● WHAT THIS TASK INVOLVES:
Keeping every word in place, write out the entries that come next.

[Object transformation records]
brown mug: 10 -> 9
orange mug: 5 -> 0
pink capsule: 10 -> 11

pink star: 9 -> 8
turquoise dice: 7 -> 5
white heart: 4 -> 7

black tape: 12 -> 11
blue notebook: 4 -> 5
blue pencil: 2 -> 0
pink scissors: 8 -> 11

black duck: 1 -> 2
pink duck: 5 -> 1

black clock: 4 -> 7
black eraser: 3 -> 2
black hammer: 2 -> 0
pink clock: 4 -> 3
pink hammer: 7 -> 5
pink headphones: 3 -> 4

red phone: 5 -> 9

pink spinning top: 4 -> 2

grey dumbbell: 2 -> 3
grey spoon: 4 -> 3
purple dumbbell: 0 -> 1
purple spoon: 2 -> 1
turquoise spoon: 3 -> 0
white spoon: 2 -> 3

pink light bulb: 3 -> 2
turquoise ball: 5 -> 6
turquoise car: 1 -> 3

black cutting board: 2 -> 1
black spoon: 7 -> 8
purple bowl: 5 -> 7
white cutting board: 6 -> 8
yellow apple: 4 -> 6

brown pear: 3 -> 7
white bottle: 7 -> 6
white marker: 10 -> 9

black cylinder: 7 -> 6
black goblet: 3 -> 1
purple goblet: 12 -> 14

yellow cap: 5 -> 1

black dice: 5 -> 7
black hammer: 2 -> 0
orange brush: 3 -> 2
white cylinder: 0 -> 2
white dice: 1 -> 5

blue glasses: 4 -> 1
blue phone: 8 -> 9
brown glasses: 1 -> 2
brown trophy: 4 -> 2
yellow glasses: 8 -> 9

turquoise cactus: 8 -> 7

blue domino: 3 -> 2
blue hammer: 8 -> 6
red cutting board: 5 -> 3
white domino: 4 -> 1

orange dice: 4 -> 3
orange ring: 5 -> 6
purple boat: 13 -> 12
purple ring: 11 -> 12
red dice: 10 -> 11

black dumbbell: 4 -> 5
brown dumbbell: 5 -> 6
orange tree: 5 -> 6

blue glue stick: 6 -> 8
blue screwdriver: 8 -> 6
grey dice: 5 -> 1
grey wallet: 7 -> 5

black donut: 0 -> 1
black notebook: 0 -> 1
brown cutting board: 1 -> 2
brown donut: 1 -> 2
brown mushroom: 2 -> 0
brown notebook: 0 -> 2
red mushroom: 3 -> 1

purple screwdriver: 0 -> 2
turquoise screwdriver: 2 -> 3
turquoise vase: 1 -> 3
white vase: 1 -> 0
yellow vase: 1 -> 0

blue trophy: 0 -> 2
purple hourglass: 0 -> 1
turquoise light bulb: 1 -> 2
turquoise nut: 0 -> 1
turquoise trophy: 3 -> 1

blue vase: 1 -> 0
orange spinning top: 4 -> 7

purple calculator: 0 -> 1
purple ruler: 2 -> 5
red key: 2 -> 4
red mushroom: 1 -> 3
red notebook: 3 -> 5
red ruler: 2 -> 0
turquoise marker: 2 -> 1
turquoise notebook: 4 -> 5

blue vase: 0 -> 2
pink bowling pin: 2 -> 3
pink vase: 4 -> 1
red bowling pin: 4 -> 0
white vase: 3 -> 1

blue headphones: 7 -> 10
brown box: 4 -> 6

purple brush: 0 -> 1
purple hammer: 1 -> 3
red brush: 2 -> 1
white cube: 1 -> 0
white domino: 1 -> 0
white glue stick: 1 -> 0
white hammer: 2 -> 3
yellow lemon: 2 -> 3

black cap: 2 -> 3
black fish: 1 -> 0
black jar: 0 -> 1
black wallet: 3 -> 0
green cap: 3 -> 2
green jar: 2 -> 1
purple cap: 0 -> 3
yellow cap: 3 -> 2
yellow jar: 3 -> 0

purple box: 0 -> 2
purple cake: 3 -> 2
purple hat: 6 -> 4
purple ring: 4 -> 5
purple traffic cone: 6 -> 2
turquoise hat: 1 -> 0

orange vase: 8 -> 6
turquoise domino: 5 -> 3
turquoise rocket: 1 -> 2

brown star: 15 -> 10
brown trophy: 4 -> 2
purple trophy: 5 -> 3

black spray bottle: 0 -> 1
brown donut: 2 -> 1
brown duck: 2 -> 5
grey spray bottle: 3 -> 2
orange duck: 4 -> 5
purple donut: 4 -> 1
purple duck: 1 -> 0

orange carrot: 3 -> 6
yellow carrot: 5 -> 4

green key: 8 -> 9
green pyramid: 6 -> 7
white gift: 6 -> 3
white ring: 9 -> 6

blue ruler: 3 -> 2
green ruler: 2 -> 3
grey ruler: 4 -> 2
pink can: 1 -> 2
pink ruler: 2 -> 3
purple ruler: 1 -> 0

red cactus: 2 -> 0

● RESPONSE BELOW:
brown mug: 10 -> 9
orange mug: 5 -> 0
pink capsule: 10 -> 11

pink star: 9 -> 8
turquoise dice: 7 -> 5
white heart: 4 -> 7

black tape: 12 -> 11
blue notebook: 4 -> 5
blue pencil: 2 -> 0
pink scissors: 8 -> 11

black duck: 1 -> 2
pink duck: 5 -> 1

black clock: 4 -> 7
black eraser: 3 -> 2
black hammer: 2 -> 0
pink clock: 4 -> 3
pink hammer: 7 -> 5
pink headphones: 3 -> 4

red phone: 5 -> 9

pink spinning top: 4 -> 2

grey dumbbell: 2 -> 3
grey spoon: 4 -> 3
purple dumbbell: 0 -> 1
purple spoon: 2 -> 1
turquoise spoon: 3 -> 0
white spoon: 2 -> 3

pink light bulb: 3 -> 2
turquoise ball: 5 -> 6
turquoise car: 1 -> 3

black cutting board: 2 -> 1
black spoon: 7 -> 8
purple bowl: 5 -> 7
white cutting board: 6 -> 8
yellow apple: 4 -> 6

brown pear: 3 -> 7
white bottle: 7 -> 6
white marker: 10 -> 9

black cylinder: 7 -> 6
black goblet: 3 -> 1
purple goblet: 12 -> 14

yellow cap: 5 -> 1

black dice: 5 -> 7
black hammer: 2 -> 0
orange brush: 3 -> 2
white cylinder: 0 -> 2
white dice: 1 -> 5

blue glasses: 4 -> 1
blue phone: 8 -> 9
brown glasses: 1 -> 2
brown trophy: 4 -> 2
yellow glasses: 8 -> 9

turquoise cactus: 8 -> 7

blue domino: 3 -> 2
blue hammer: 8 -> 6
red cutting board: 5 -> 3
white domino: 4 -> 1

orange dice: 4 -> 3
orange ring: 5 -> 6
purple boat: 13 -> 12
purple ring: 11 -> 12
red dice: 10 -> 11

black dumbbell: 4 -> 5
brown dumbbell: 5 -> 6
orange tree: 5 -> 6

blue glue stick: 6 -> 8
blue screwdriver: 8 -> 6
grey dice: 5 -> 1
grey wallet: 7 -> 5

black donut: 0 -> 1
black notebook: 0 -> 1
brown cutting board: 1 -> 2
brown donut: 1 -> 2
brown mushroom: 2 -> 0
brown notebook: 0 -> 2
red mushroom: 3 -> 1

purple screwdriver: 0 -> 2
turquoise screwdriver: 2 -> 3
turquoise vase: 1 -> 3
white vase: 1 -> 0
yellow vase: 1 -> 0

blue trophy: 0 -> 2
purple hourglass: 0 -> 1
turquoise light bulb: 1 -> 2
turquoise nut: 0 -> 1
turquoise trophy: 3 -> 1

blue vase: 1 -> 0
orange spinning top: 4 -> 7

purple calculator: 0 -> 1
purple ruler: 2 -> 5
red key: 2 -> 4
red mushroom: 1 -> 3
red notebook: 3 -> 5
red ruler: 2 -> 0
turquoise marker: 2 -> 1
turquoise notebook: 4 -> 5

blue vase: 0 -> 2
pink bowling pin: 2 -> 3
pink vase: 4 -> 1
red bowling pin: 4 -> 0
white vase: 3 -> 1

blue headphones: 7 -> 10
brown box: 4 -> 6

purple brush: 0 -> 1
purple hammer: 1 -> 3
red brush: 2 -> 1
white cube: 1 -> 0
white domino: 1 -> 0
white glue stick: 1 -> 0
white hammer: 2 -> 3
yellow lemon: 2 -> 3

black cap: 2 -> 3
black fish: 1 -> 0
black jar: 0 -> 1
black wallet: 3 -> 0
green cap: 3 -> 2
green jar: 2 -> 1
purple cap: 0 -> 3
yellow cap: 3 -> 2
yellow jar: 3 -> 0

purple box: 0 -> 2
purple cake: 3 -> 2
purple hat: 6 -> 4
purple ring: 4 -> 5
purple traffic cone: 6 -> 2
turquoise hat: 1 -> 0

orange vase: 8 -> 6
turquoise domino: 5 -> 3
turquoise rocket: 1 -> 2

brown star: 15 -> 10
brown trophy: 4 -> 2
purple trophy: 5 -> 3

black spray bottle: 0 -> 1
brown donut: 2 -> 1
brown duck: 2 -> 5
grey spray bottle: 3 -> 2
orange duck: 4 -> 5
purple donut: 4 -> 1
purple duck: 1 -> 0

orange carrot: 3 -> 6
yellow carrot: 5 -> 4

green key: 8 -> 9
green pyramid: 6 -> 7
white gift: 6 -> 3
white ring: 9 -> 6

blue ruler: 3 -> 2
green ruler: 2 -> 3
grey ruler: 4 -> 2
pink can: 1 -> 2
pink ruler: 2 -> 3
purple ruler: 1 -> 0

red cactus: 2 -> 0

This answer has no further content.